:: TO DO ::
Would you copy every line of the listing below that includes the word "signals"?

:: EXERCISE MATERIAL ::

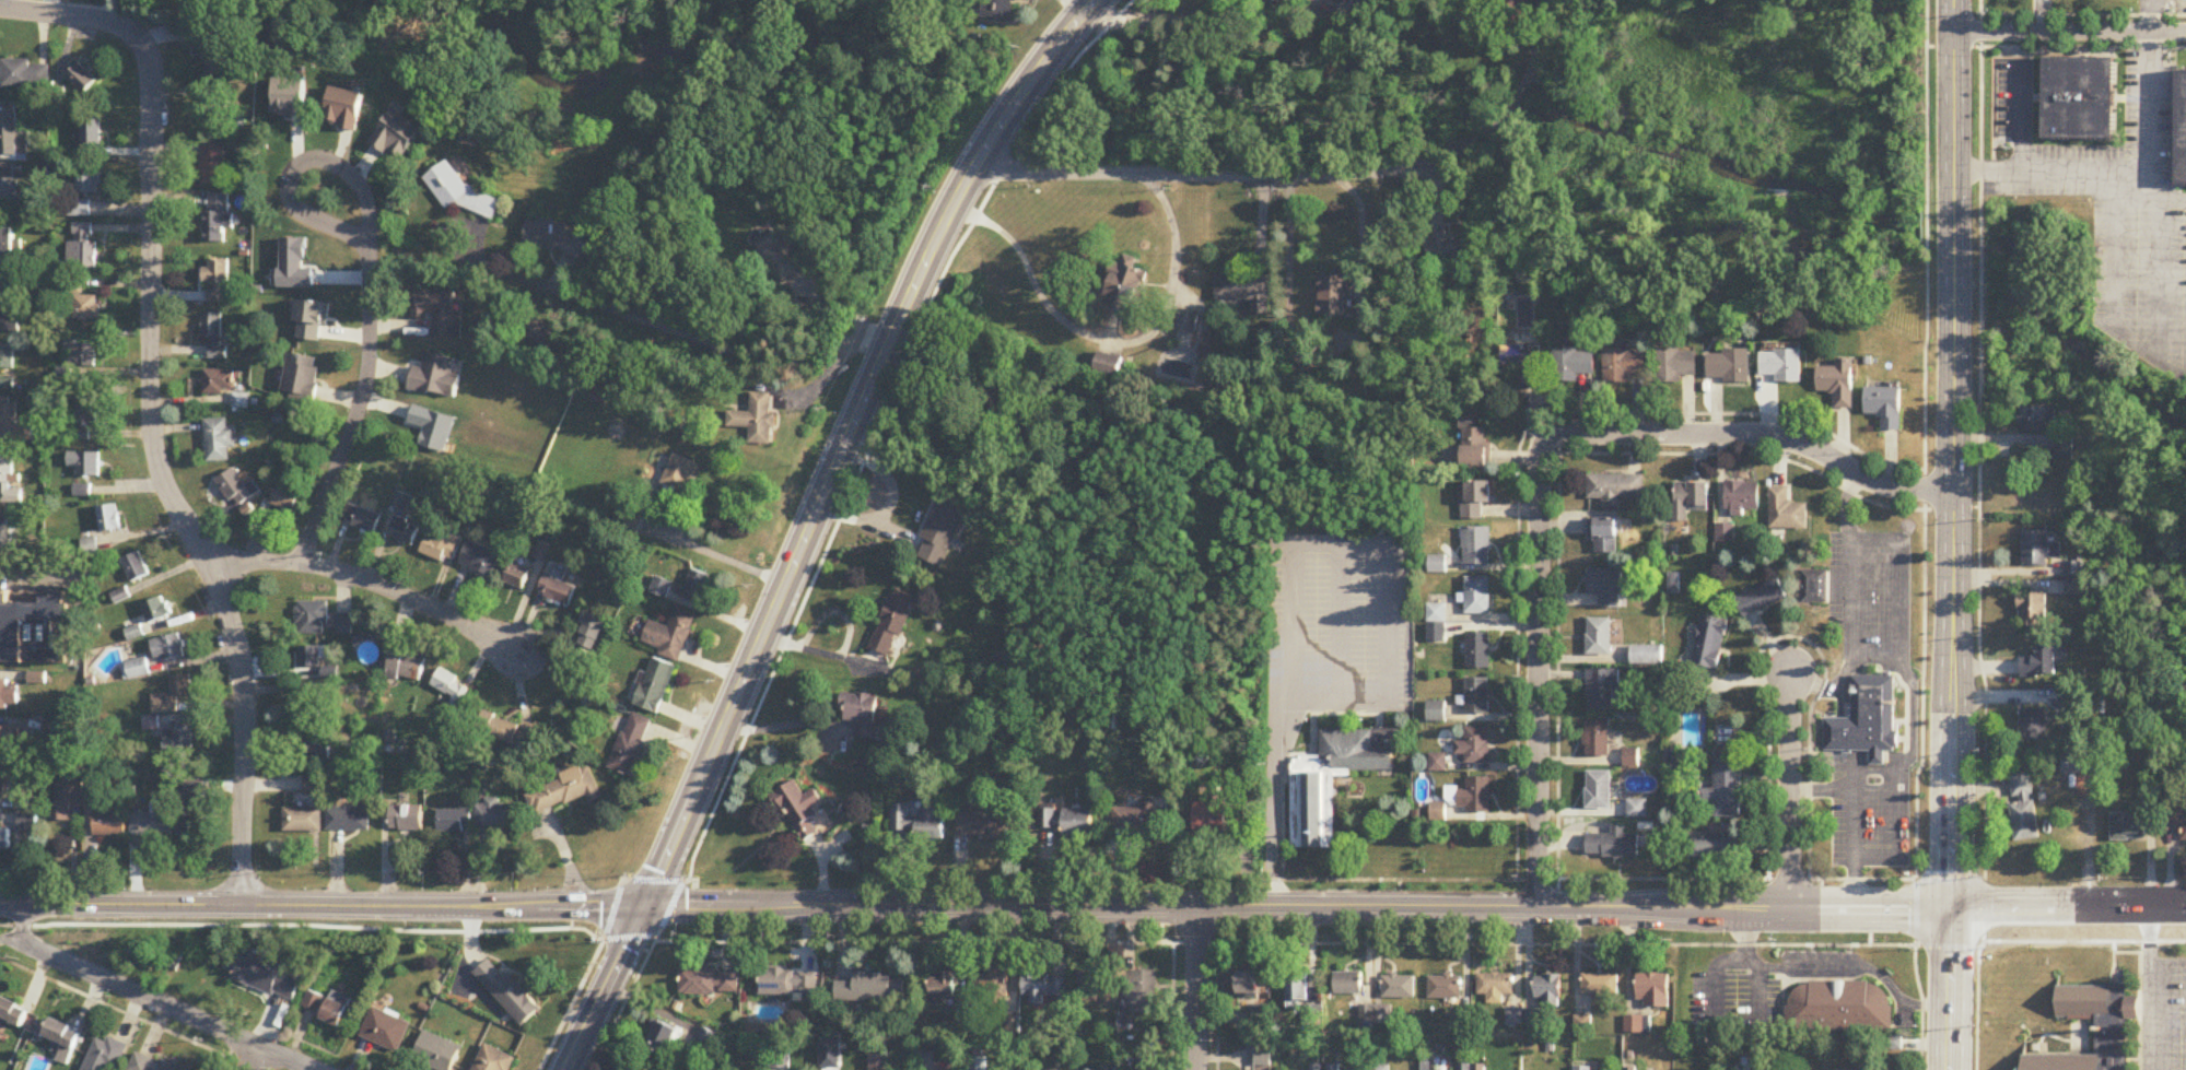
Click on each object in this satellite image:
building: (1270, 0)
building: (1000, 10)
road: (2083, 13)
building: (1513, 14)
road: (2041, 15)
road: (2149, 15)
road: (2070, 30)
road: (2056, 45)
building: (214, 57)
road: (1531, 68)
building: (26, 75)
building: (81, 79)
road: (2032, 95)
parking lot: (2000, 96)
building: (2077, 96)
road: (2130, 97)
road: (1516, 100)
building: (215, 111)
road: (2021, 114)
building: (2179, 122)
building: (91, 134)
building: (11, 138)
road: (1474, 139)
building: (214, 164)
road: (2114, 170)
road: (1210, 173)
building: (87, 181)
road: (2115, 185)
building: (459, 188)
building: (9, 193)
road: (2150, 200)
building: (79, 209)
building: (217, 219)
building: (554, 237)
building: (7, 242)
building: (82, 248)
building: (1446, 248)
building: (780, 258)
road: (370, 279)
road: (2159, 279)
building: (216, 282)
building: (1124, 289)
building: (1248, 291)
building: (1338, 297)
building: (7, 298)
building: (82, 302)
road: (2113, 308)
building: (439, 312)
building: (1191, 322)
building: (536, 330)
building: (215, 335)
road: (1113, 342)
building: (7, 356)
building: (82, 356)
road: (727, 356)
building: (1525, 363)
building: (1574, 365)
building: (1626, 365)
building: (1676, 365)
building: (1783, 365)
building: (1730, 366)
building: (436, 375)
building: (301, 377)
building: (220, 381)
building: (1839, 383)
building: (240, 401)
road: (153, 405)
building: (1886, 406)
building: (86, 411)
building: (2038, 418)
building: (758, 419)
building: (12, 421)
building: (219, 440)
building: (2064, 446)
building: (1475, 447)
road: (867, 452)
road: (1952, 454)
building: (85, 463)
road: (1541, 464)
building: (680, 473)
building: (9, 482)
building: (234, 489)
building: (1616, 489)
building: (287, 492)
building: (1741, 498)
building: (1474, 499)
building: (1689, 499)
building: (1786, 512)
building: (109, 519)
building: (362, 519)
road: (809, 523)
building: (9, 532)
building: (405, 532)
building: (942, 532)
building: (1604, 535)
building: (1725, 535)
road: (1923, 535)
road: (1979, 536)
road: (1338, 545)
building: (441, 546)
building: (1477, 546)
building: (2038, 549)
road: (718, 551)
building: (480, 559)
building: (1438, 565)
building: (135, 568)
building: (517, 576)
building: (2075, 579)
road: (372, 582)
building: (696, 586)
building: (661, 587)
building: (1607, 587)
building: (1816, 587)
building: (557, 590)
building: (1478, 596)
building: (1761, 598)
building: (156, 610)
building: (2032, 611)
building: (311, 618)
building: (893, 623)
road: (1339, 624)
building: (343, 625)
building: (35, 630)
building: (590, 631)
building: (671, 635)
road: (1790, 635)
building: (1599, 636)
building: (1710, 642)
building: (168, 648)
building: (1478, 650)
building: (1648, 655)
road: (1862, 655)
building: (310, 657)
building: (2040, 664)
building: (405, 665)
building: (137, 670)
building: (655, 686)
building: (450, 687)
building: (1603, 689)
building: (173, 695)
building: (1477, 696)
building: (312, 704)
building: (1436, 711)
building: (860, 713)
building: (1864, 718)
road: (779, 724)
building: (2034, 725)
building: (502, 730)
building: (178, 736)
building: (1597, 738)
road: (1909, 738)
building: (6, 742)
building: (314, 743)
building: (631, 745)
building: (1475, 745)
road: (1274, 753)
building: (1335, 780)
building: (2, 781)
building: (312, 785)
building: (1725, 786)
building: (1598, 789)
building: (564, 791)
road: (1789, 791)
building: (67, 797)
building: (96, 798)
building: (1464, 798)
building: (190, 806)
building: (1637, 808)
building: (2024, 809)
building: (803, 810)
building: (495, 815)
building: (1214, 816)
building: (406, 817)
building: (1141, 817)
road: (1852, 817)
building: (303, 819)
building: (348, 819)
building: (1047, 819)
building: (2176, 820)
building: (454, 821)
building: (918, 821)
building: (1077, 822)
building: (109, 824)
building: (152, 824)
building: (984, 825)
building: (2127, 827)
building: (5, 839)
building: (1612, 844)
building: (1714, 846)
road: (1622, 877)
traffic signals: (643, 903)
road: (894, 903)
road: (2067, 908)
road: (1869, 909)
traffic signals: (1949, 909)
road: (1259, 942)
road: (583, 975)
road: (636, 975)
building: (263, 976)
road: (2137, 976)
building: (709, 983)
building: (780, 983)
building: (1248, 984)
building: (1347, 984)
building: (1600, 985)
road: (122, 986)
building: (992, 986)
road: (1194, 986)
building: (1496, 986)
building: (1046, 987)
building: (1444, 987)
building: (872, 988)
building: (944, 988)
building: (1094, 988)
building: (1398, 988)
building: (1549, 989)
road: (1948, 989)
road: (2148, 989)
building: (1297, 990)
building: (1144, 991)
building: (1653, 991)
building: (508, 993)
building: (313, 1002)
road: (1171, 1005)
road: (1217, 1006)
building: (1839, 1007)
building: (336, 1009)
building: (12, 1013)
building: (1514, 1017)
building: (1581, 1023)
building: (1636, 1025)
building: (385, 1030)
building: (2111, 1037)
building: (62, 1039)
building: (662, 1039)
building: (436, 1052)
building: (104, 1055)
building: (1259, 1055)
road: (249, 1057)
road: (285, 1057)
building: (493, 1060)
building: (928, 1060)
building: (157, 1064)
building: (1472, 1067)
building: (1381, 1068)
building: (1583, 1068)

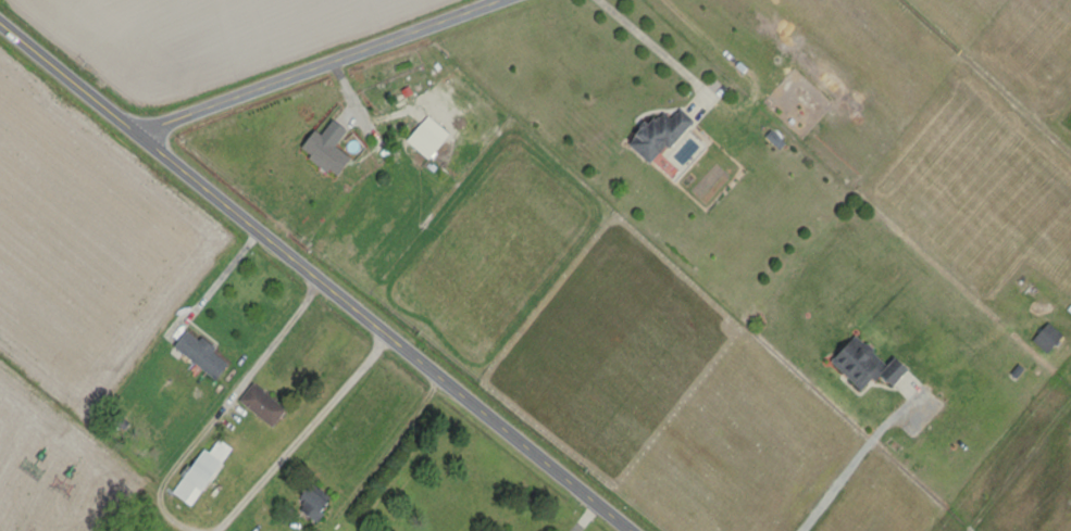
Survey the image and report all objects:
road: (647, 46)
road: (331, 69)
building: (656, 134)
road: (208, 274)
road: (315, 277)
building: (1045, 337)
building: (198, 354)
building: (863, 364)
building: (259, 405)
road: (219, 406)
road: (298, 433)
road: (850, 465)
building: (198, 472)
building: (310, 501)
road: (572, 511)

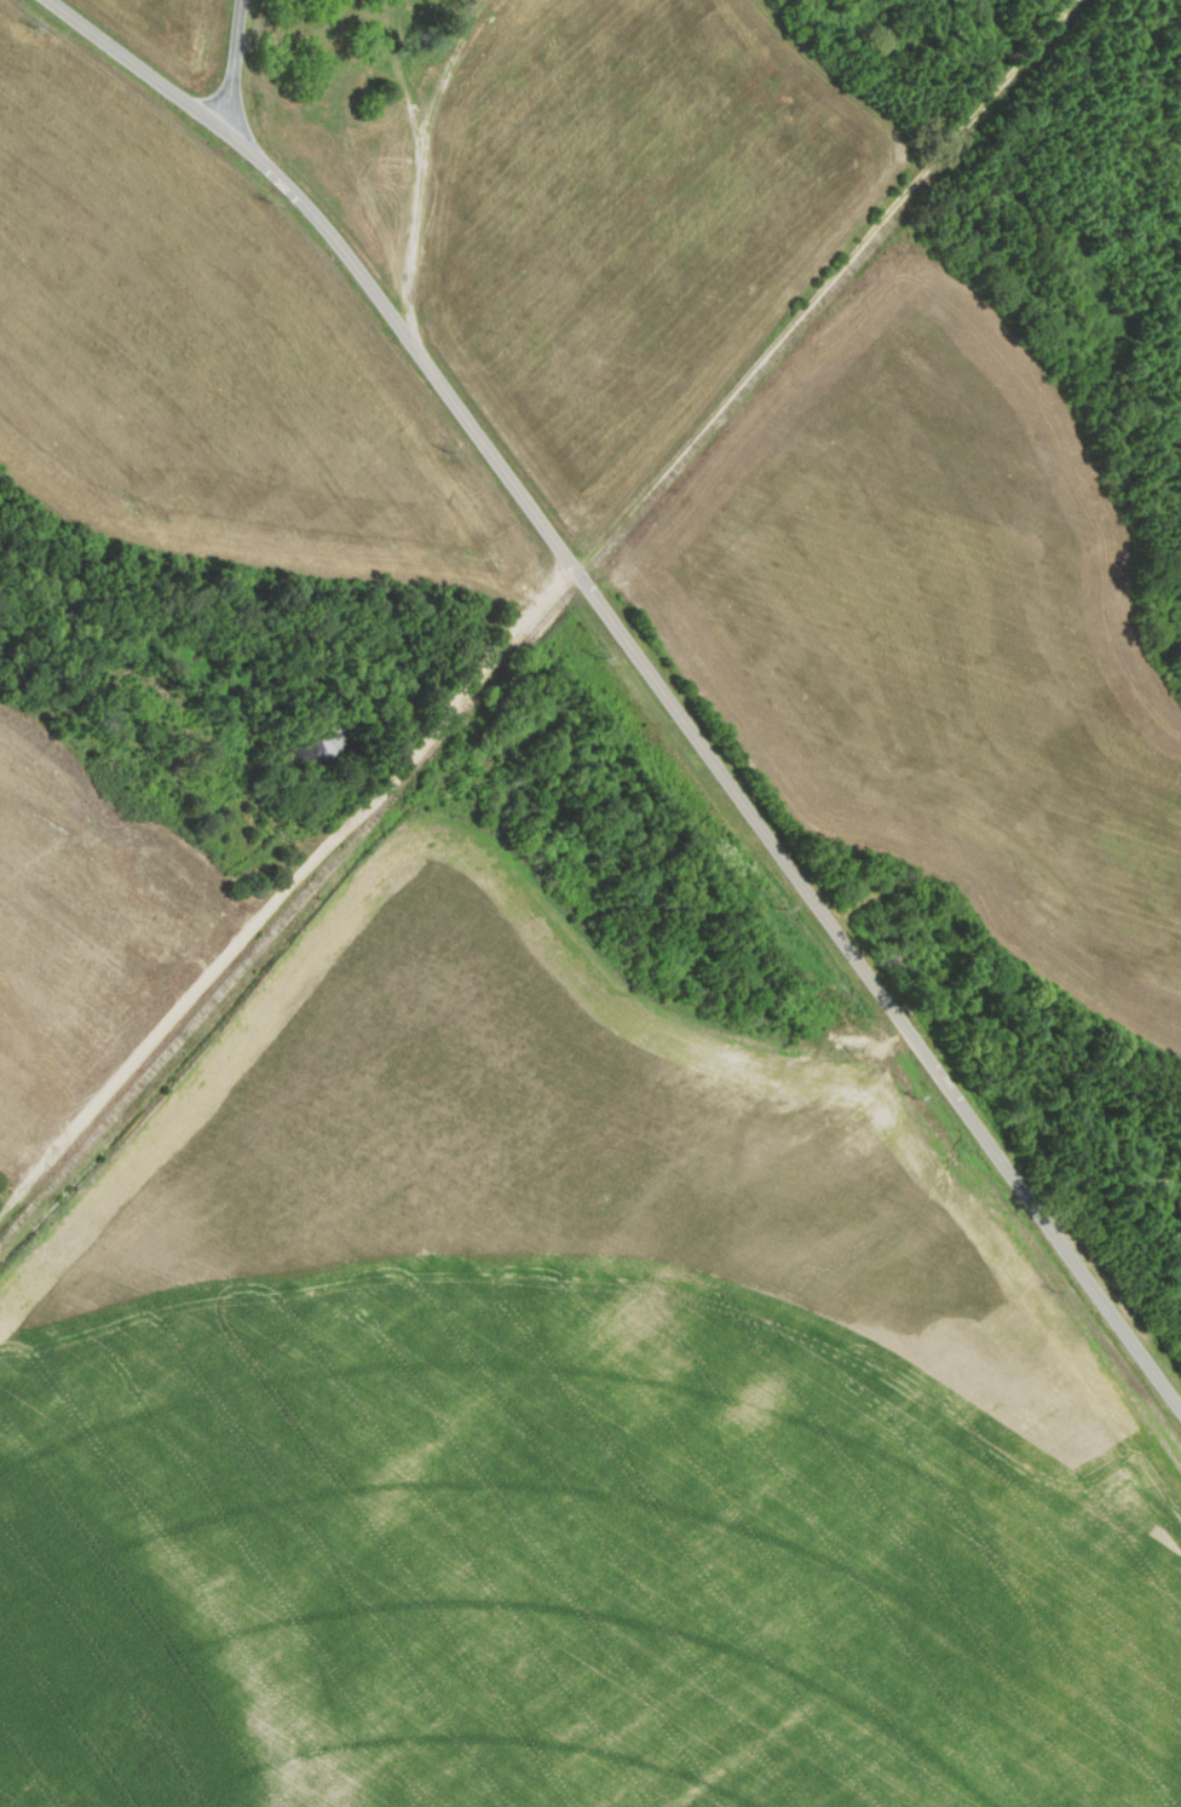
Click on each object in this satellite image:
road: (233, 66)
railway: (538, 623)
road: (650, 672)

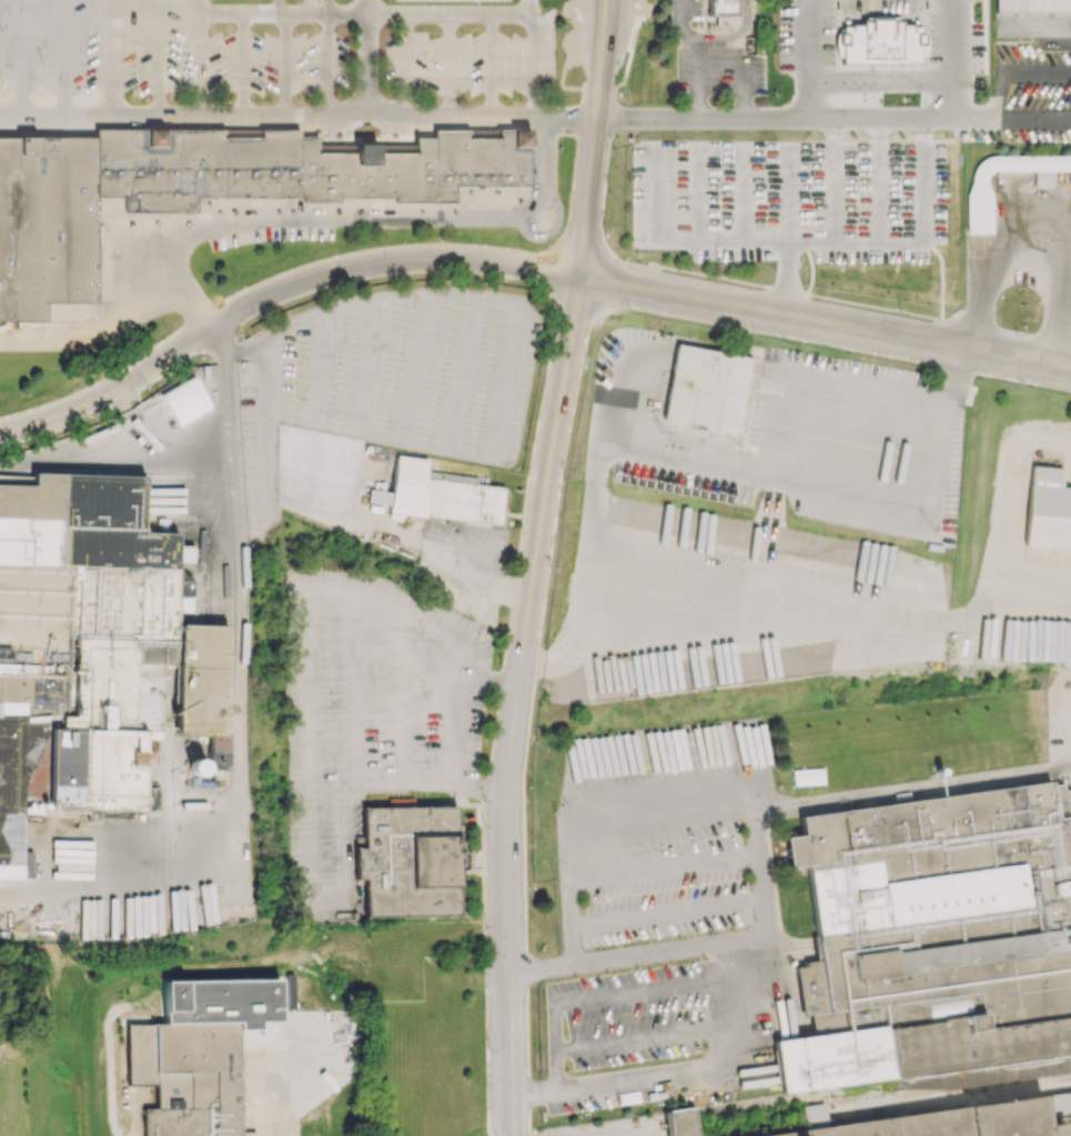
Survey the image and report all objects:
road: (520, 6)
building: (1033, 6)
road: (343, 10)
road: (266, 11)
building: (724, 11)
road: (499, 12)
building: (879, 42)
road: (742, 56)
road: (110, 57)
road: (199, 57)
road: (366, 57)
road: (690, 58)
road: (328, 62)
road: (241, 63)
road: (283, 63)
road: (447, 64)
road: (491, 64)
road: (923, 113)
road: (489, 116)
road: (1011, 119)
road: (595, 137)
building: (205, 187)
building: (978, 209)
road: (295, 217)
road: (1030, 274)
road: (276, 292)
road: (680, 294)
road: (189, 295)
road: (925, 342)
building: (707, 387)
building: (297, 445)
road: (803, 480)
building: (441, 494)
building: (377, 496)
building: (1048, 509)
road: (447, 562)
road: (765, 603)
building: (98, 649)
road: (232, 696)
road: (518, 703)
road: (453, 728)
building: (196, 766)
road: (911, 782)
road: (757, 849)
building: (408, 860)
road: (663, 864)
road: (665, 910)
building: (934, 942)
road: (664, 951)
road: (650, 987)
road: (642, 1037)
road: (557, 1048)
building: (198, 1054)
road: (274, 1098)
building: (947, 1120)
building: (682, 1122)

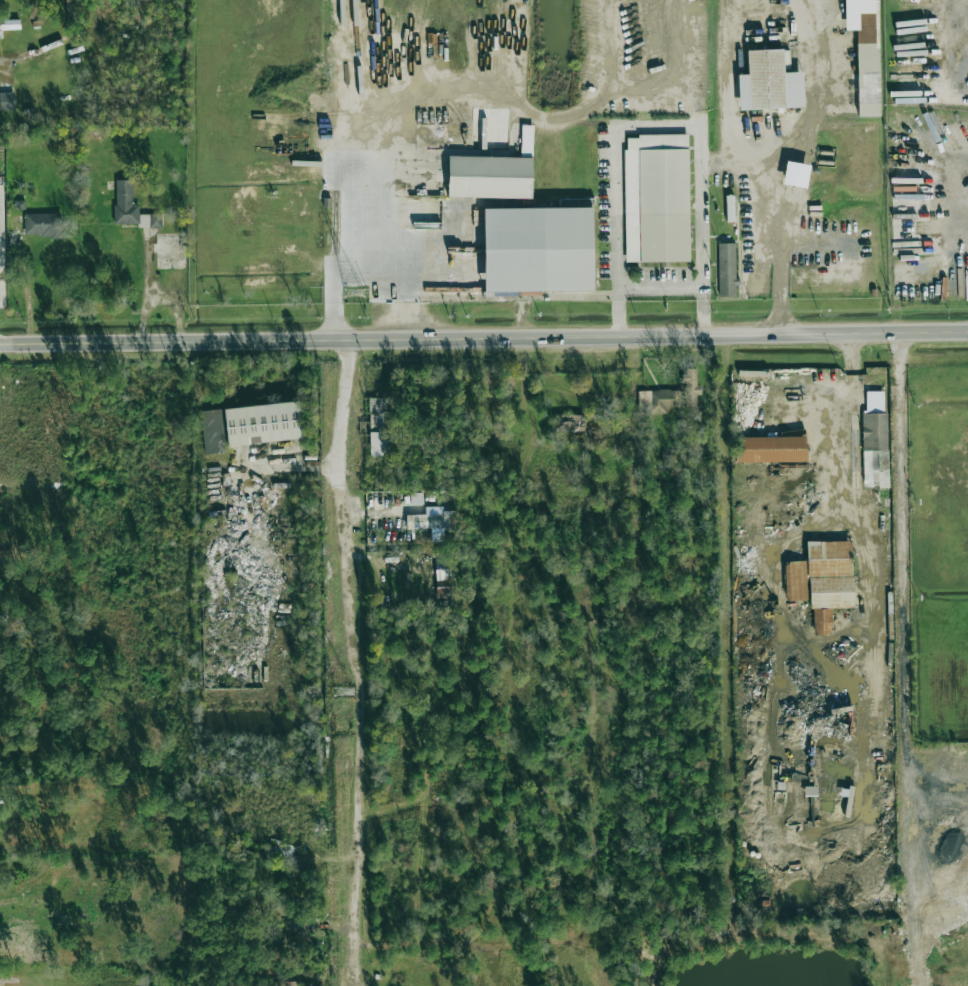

:: RESPONSE ::
traffic signals: (643, 903)
traffic signals: (1949, 909)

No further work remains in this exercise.